**Task requirements:** Give the number of lines in these entries that contain "none", and nothing more.

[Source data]
----------------------------------------

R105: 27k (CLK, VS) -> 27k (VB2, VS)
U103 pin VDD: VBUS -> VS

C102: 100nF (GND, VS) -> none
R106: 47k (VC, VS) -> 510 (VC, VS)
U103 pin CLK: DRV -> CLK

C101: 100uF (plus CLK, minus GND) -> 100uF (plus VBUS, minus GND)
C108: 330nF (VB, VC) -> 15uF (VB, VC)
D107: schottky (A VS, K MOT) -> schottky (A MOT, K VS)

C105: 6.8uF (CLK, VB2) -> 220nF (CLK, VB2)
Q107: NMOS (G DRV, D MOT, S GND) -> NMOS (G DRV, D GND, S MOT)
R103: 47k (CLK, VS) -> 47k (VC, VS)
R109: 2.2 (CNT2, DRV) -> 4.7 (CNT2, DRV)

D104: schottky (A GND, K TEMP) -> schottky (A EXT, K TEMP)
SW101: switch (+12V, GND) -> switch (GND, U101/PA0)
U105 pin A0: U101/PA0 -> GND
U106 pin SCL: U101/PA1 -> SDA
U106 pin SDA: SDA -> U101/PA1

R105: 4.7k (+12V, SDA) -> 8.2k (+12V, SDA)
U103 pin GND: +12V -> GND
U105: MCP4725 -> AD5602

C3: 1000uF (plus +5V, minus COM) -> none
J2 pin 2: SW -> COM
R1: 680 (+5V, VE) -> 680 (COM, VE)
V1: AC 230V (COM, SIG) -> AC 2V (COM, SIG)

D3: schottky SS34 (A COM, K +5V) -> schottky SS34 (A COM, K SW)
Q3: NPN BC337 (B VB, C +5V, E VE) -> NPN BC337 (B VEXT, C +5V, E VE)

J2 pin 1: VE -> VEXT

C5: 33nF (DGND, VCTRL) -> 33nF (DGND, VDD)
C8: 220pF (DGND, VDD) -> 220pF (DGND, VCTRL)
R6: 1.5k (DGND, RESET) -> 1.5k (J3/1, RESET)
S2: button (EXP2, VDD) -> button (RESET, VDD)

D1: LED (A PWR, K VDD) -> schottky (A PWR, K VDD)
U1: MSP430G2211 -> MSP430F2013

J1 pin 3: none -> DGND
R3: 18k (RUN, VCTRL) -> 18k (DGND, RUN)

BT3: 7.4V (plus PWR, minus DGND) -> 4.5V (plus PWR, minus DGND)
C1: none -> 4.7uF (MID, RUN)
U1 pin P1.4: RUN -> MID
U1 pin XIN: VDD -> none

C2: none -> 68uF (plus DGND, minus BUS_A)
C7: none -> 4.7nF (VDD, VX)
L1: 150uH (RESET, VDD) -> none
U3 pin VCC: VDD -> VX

----------------------------------------

**Answer box:** 8